▼▼▼

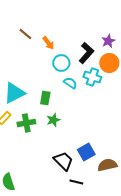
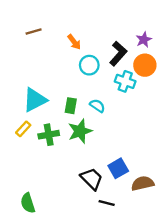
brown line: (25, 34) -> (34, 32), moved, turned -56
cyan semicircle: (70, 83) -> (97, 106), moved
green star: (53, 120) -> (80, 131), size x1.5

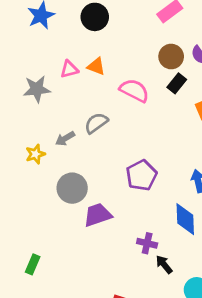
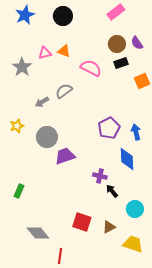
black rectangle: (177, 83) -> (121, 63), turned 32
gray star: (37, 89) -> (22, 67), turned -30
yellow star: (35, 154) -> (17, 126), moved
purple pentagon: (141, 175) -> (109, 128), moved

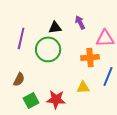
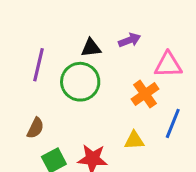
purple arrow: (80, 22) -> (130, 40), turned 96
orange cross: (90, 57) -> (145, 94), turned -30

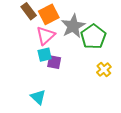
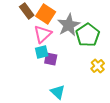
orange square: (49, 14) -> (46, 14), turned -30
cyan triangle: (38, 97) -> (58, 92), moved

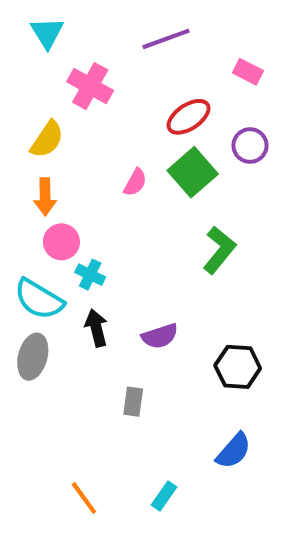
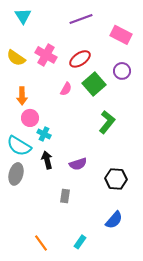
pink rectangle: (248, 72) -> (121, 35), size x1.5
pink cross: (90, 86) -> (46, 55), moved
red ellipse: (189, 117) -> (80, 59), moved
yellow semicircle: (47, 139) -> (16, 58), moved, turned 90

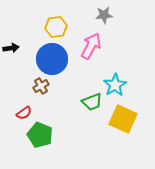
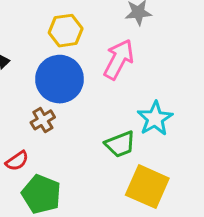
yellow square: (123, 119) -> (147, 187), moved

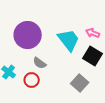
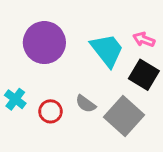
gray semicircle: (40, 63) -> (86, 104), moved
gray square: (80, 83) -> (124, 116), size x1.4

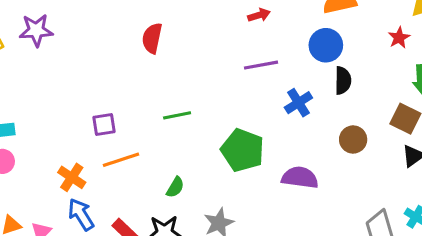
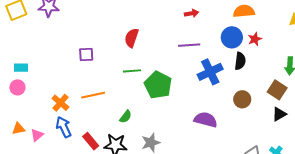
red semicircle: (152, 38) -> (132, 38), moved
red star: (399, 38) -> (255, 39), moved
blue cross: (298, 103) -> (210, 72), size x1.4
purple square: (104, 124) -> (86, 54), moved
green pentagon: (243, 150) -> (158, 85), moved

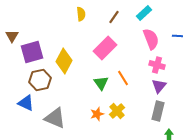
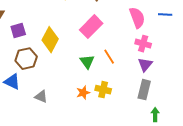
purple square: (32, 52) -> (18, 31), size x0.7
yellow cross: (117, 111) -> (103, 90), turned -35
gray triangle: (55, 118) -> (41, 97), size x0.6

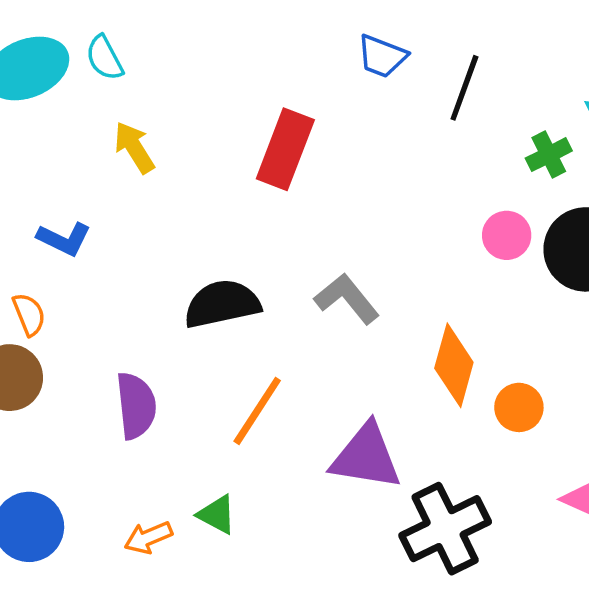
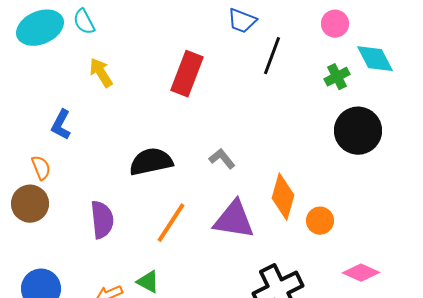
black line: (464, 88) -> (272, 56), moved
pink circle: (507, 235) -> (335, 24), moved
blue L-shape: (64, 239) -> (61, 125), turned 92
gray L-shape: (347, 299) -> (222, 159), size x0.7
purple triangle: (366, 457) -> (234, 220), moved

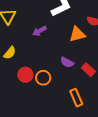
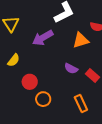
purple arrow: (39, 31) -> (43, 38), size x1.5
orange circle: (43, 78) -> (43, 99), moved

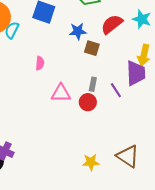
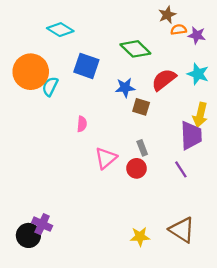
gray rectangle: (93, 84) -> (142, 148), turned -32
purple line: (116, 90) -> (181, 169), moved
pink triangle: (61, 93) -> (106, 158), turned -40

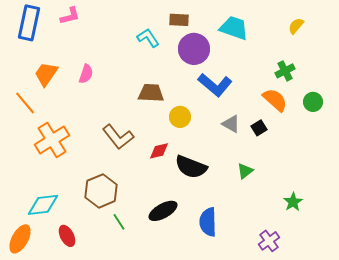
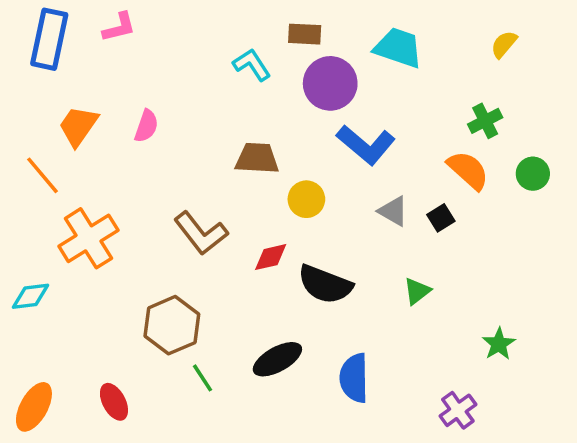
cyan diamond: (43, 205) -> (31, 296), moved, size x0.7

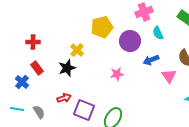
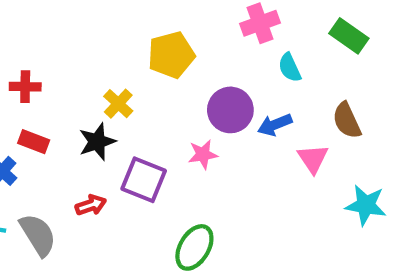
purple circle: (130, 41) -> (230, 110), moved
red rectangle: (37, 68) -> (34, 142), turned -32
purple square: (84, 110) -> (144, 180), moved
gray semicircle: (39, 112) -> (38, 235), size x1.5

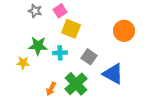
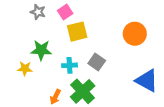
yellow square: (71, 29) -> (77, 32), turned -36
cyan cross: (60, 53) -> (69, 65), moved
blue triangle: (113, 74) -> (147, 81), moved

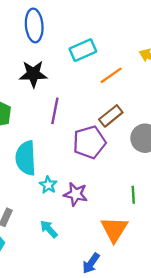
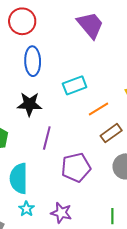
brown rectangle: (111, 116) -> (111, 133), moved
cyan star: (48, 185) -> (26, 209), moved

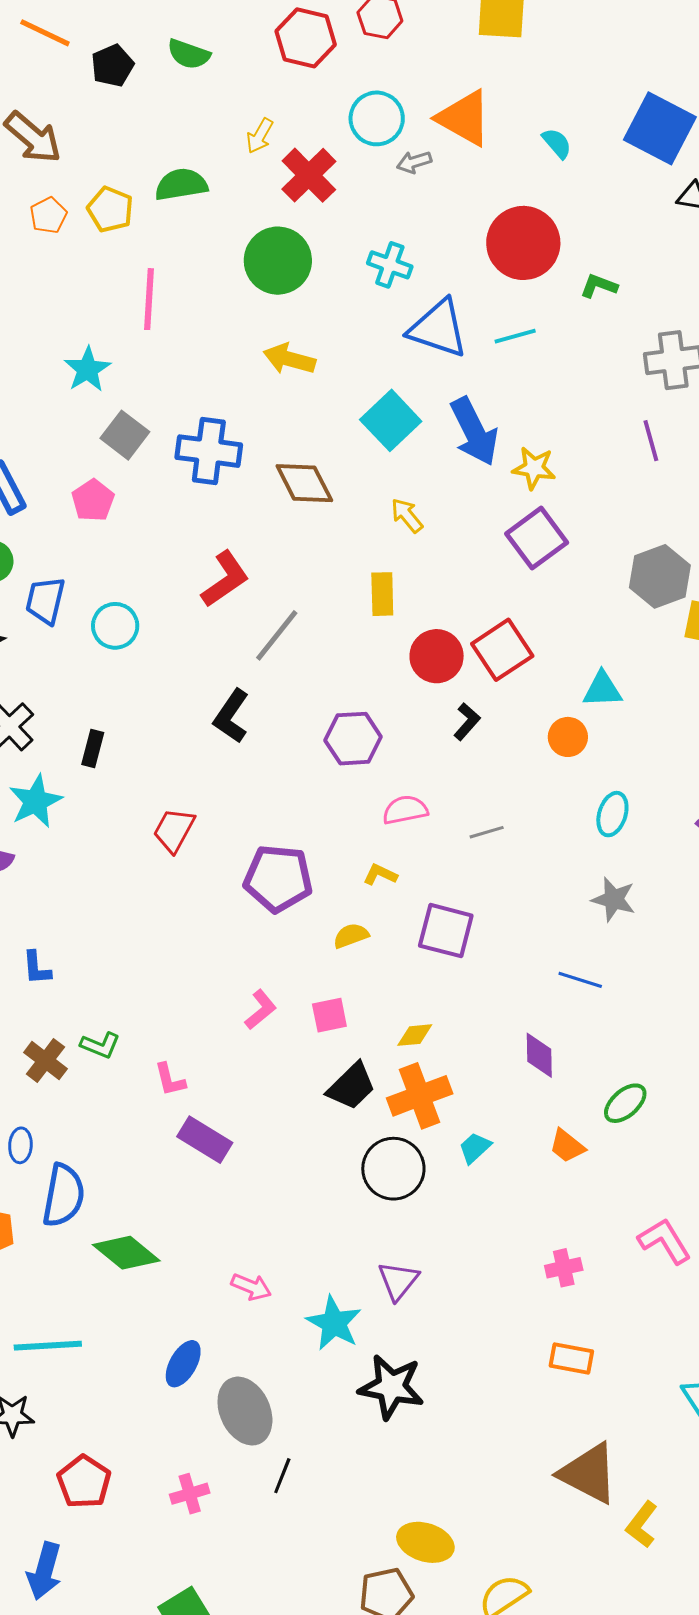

▲▲▲
▼▼▼

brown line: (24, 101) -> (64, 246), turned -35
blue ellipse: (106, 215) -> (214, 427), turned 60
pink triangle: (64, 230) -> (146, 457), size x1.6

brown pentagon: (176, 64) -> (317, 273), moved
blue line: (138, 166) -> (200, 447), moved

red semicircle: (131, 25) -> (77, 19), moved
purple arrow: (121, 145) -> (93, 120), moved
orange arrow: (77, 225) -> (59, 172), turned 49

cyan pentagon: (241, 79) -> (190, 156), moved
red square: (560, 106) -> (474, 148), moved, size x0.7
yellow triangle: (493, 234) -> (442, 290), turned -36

▲▲▲
▼▼▼

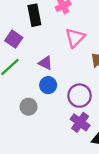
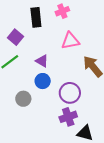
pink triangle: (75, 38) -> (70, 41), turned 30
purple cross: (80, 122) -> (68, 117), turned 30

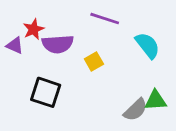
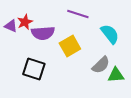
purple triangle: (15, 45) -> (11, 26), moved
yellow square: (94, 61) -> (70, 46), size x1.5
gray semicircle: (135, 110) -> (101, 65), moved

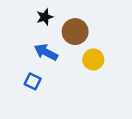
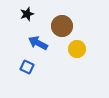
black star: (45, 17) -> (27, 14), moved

▲▲▲

## Exercise details
All lines above from the one holding "pink triangle: (64, 230)" to the one holding "yellow triangle: (493, 234)", inclusive, are to be copied exactly; no other line is wanted.

## Task solution
pink triangle: (64, 230) -> (146, 457), size x1.6

brown pentagon: (176, 64) -> (317, 273), moved
blue line: (138, 166) -> (200, 447), moved

red semicircle: (131, 25) -> (77, 19), moved
purple arrow: (121, 145) -> (93, 120), moved
orange arrow: (77, 225) -> (59, 172), turned 49

cyan pentagon: (241, 79) -> (190, 156), moved
red square: (560, 106) -> (474, 148), moved, size x0.7
yellow triangle: (493, 234) -> (442, 290), turned -36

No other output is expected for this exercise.